#### DIRECTIONS
Give again, word for word, every line below from the one that has "camera: 125 degrees right, 15 degrees up" through the one that has "red spoon [400,391,456,463]", both included, and no others.

#### MATERIAL TO PROCESS
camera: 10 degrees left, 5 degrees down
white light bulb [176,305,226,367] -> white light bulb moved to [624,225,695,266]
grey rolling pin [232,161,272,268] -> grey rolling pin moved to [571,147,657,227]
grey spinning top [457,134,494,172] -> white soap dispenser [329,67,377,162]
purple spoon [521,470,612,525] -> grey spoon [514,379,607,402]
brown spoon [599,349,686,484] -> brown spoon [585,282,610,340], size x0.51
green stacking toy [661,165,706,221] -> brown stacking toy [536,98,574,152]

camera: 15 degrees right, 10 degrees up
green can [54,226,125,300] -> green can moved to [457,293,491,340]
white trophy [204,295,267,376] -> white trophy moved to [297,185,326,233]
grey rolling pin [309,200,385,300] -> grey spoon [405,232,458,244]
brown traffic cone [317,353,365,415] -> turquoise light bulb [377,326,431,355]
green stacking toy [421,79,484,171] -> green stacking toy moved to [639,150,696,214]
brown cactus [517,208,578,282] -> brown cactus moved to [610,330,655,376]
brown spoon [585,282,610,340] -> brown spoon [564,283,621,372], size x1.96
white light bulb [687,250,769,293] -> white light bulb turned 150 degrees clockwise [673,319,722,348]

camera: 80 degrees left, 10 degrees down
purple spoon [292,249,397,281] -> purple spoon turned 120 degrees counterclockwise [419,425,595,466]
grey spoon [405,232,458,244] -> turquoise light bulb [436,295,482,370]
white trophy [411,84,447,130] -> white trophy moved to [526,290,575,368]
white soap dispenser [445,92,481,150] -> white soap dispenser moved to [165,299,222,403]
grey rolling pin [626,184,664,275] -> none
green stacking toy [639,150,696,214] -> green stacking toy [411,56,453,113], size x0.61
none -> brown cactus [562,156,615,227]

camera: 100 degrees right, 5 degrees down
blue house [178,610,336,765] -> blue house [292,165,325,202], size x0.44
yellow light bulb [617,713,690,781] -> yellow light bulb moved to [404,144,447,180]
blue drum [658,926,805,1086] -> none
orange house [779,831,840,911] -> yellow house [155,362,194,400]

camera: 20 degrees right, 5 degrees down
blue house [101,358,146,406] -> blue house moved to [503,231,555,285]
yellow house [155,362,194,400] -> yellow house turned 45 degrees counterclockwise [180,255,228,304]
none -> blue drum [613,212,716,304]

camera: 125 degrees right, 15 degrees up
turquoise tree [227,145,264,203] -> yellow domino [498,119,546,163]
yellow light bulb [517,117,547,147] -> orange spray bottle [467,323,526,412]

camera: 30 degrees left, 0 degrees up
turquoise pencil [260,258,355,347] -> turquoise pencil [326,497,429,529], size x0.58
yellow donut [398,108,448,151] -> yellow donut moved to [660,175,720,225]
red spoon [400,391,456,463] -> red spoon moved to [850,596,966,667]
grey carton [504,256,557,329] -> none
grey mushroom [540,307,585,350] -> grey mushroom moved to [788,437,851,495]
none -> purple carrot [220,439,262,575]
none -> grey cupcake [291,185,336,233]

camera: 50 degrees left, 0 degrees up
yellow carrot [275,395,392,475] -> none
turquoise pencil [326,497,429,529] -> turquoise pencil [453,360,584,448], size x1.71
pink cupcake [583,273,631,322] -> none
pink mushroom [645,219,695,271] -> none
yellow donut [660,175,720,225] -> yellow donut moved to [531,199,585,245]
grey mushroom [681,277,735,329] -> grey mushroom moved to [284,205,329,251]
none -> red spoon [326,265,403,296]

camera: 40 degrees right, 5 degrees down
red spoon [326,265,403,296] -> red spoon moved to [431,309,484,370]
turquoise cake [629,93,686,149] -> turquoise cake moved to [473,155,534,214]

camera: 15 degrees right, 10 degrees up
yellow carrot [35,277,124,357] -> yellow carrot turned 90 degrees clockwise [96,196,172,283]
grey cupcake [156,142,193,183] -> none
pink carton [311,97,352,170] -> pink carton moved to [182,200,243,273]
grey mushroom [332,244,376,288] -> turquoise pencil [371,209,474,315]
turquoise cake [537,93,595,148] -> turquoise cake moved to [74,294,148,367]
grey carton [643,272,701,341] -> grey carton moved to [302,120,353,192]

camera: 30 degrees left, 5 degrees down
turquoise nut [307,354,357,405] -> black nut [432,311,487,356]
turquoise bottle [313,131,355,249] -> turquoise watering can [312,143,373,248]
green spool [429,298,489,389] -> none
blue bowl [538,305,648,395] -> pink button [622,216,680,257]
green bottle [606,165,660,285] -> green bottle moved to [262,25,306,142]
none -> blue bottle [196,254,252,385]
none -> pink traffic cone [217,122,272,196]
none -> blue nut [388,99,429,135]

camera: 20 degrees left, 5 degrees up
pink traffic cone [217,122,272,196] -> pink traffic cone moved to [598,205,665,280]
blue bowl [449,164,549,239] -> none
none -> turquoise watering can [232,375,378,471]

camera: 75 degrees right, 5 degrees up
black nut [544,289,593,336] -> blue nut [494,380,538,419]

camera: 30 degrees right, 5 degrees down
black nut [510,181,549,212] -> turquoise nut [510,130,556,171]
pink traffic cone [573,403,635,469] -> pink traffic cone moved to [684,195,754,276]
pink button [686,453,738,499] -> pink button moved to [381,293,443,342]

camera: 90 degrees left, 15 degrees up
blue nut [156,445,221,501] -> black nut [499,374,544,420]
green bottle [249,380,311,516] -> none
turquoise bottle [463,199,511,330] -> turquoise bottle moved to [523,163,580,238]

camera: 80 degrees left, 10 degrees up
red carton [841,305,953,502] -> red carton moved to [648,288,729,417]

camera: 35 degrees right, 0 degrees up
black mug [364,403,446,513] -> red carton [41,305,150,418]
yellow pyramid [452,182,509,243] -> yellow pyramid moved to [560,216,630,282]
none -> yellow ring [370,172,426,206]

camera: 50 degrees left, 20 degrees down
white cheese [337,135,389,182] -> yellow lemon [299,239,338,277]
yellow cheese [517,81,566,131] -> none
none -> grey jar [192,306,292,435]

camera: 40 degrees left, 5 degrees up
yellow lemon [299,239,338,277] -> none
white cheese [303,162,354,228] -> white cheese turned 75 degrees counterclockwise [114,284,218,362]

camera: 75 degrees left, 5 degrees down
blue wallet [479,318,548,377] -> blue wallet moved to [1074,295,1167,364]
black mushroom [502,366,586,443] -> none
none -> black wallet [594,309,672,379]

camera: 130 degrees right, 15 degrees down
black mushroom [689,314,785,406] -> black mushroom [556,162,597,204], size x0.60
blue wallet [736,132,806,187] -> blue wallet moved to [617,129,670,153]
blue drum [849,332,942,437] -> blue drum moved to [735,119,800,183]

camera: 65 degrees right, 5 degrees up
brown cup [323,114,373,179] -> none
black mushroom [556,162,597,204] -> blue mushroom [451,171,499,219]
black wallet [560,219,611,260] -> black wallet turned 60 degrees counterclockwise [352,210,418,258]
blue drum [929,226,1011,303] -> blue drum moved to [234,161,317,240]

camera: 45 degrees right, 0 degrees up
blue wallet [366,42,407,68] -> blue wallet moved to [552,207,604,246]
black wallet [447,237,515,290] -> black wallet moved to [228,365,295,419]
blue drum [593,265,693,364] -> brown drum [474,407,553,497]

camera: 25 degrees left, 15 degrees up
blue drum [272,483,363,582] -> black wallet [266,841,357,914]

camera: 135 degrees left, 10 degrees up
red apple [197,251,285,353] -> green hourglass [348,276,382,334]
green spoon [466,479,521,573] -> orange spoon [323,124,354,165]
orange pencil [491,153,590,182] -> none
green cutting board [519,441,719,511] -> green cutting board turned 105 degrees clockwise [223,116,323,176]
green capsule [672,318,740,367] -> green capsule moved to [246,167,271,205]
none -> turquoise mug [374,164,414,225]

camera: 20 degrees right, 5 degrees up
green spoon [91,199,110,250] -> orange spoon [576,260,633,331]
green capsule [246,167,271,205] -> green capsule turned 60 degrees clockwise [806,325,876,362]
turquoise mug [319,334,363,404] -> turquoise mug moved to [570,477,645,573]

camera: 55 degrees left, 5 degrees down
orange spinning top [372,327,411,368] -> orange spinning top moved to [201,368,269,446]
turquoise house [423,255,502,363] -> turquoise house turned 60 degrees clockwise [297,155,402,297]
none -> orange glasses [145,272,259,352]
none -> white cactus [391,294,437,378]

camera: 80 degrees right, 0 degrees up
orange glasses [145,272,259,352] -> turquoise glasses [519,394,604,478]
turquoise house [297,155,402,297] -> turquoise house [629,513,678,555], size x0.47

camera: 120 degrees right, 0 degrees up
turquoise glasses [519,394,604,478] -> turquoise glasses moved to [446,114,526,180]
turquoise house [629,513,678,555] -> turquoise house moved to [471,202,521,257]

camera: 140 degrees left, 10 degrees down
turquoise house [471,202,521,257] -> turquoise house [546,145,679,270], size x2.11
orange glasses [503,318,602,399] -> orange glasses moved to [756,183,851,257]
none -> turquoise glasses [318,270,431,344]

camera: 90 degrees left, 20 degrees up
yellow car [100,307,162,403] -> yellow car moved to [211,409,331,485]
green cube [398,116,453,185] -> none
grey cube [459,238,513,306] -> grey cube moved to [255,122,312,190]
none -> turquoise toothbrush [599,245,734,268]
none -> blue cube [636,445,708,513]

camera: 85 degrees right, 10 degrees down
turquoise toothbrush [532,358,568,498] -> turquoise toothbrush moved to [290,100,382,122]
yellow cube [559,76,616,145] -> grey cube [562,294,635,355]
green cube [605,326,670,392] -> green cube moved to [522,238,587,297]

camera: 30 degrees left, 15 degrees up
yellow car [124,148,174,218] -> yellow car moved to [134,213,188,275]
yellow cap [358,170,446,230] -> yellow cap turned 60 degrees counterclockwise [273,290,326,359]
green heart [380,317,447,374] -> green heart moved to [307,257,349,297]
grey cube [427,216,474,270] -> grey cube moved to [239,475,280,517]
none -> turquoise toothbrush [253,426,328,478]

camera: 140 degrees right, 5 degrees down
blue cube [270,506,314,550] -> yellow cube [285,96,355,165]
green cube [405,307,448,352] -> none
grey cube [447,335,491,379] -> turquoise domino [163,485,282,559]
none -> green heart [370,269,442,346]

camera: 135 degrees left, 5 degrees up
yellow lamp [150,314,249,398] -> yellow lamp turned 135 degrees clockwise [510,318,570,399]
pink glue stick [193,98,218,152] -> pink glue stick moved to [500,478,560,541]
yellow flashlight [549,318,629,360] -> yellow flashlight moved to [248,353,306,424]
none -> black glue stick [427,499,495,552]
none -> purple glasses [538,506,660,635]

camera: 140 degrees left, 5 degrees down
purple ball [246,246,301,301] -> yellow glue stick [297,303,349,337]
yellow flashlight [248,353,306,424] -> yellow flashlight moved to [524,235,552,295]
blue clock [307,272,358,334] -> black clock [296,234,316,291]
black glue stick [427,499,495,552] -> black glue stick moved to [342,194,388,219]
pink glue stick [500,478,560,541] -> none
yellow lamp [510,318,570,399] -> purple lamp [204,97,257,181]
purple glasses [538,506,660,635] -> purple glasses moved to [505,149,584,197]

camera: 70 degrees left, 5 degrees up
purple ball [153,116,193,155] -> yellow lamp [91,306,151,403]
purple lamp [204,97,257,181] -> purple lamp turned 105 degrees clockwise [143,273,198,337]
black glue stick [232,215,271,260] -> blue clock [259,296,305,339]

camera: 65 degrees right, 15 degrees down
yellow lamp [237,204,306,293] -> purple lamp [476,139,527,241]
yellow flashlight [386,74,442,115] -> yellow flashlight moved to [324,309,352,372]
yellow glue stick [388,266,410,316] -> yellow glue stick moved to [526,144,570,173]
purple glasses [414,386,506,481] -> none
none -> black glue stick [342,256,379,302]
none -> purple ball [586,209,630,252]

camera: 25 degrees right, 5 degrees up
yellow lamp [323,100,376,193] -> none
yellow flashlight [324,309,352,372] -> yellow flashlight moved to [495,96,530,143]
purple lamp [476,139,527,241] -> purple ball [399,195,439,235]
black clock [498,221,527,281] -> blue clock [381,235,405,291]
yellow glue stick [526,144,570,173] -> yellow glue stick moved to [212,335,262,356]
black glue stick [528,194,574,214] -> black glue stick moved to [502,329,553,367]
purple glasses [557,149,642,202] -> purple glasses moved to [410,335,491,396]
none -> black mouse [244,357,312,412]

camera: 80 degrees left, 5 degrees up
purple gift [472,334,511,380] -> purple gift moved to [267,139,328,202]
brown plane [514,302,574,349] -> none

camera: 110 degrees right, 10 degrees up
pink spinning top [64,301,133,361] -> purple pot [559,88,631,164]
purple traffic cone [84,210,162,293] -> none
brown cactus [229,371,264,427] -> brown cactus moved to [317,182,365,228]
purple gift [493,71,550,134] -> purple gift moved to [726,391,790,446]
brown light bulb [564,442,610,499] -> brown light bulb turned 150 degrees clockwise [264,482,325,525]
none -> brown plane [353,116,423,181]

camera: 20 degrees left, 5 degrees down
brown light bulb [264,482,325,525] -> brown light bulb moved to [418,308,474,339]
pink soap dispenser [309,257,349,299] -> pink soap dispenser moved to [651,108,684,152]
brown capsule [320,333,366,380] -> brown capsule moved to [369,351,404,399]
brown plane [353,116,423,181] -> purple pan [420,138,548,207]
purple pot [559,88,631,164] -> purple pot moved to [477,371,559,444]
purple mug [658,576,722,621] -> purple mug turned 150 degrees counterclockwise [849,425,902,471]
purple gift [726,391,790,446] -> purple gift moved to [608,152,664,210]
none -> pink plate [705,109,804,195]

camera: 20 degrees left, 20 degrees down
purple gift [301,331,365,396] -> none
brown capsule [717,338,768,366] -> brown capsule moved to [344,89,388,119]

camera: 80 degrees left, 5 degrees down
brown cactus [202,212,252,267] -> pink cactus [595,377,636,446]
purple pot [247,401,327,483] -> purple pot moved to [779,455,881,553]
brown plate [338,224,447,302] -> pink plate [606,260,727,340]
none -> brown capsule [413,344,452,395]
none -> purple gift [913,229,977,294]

#### SOLUTION FOR THIS TASK
camera: 125 degrees right, 15 degrees up
turquoise tree [227,145,264,203] -> yellow domino [498,119,546,163]
yellow light bulb [517,117,547,147] -> orange spray bottle [467,323,526,412]

camera: 30 degrees left, 0 degrees up
turquoise pencil [260,258,355,347] -> turquoise pencil [326,497,429,529], size x0.58
yellow donut [398,108,448,151] -> yellow donut moved to [660,175,720,225]
red spoon [400,391,456,463] -> red spoon moved to [850,596,966,667]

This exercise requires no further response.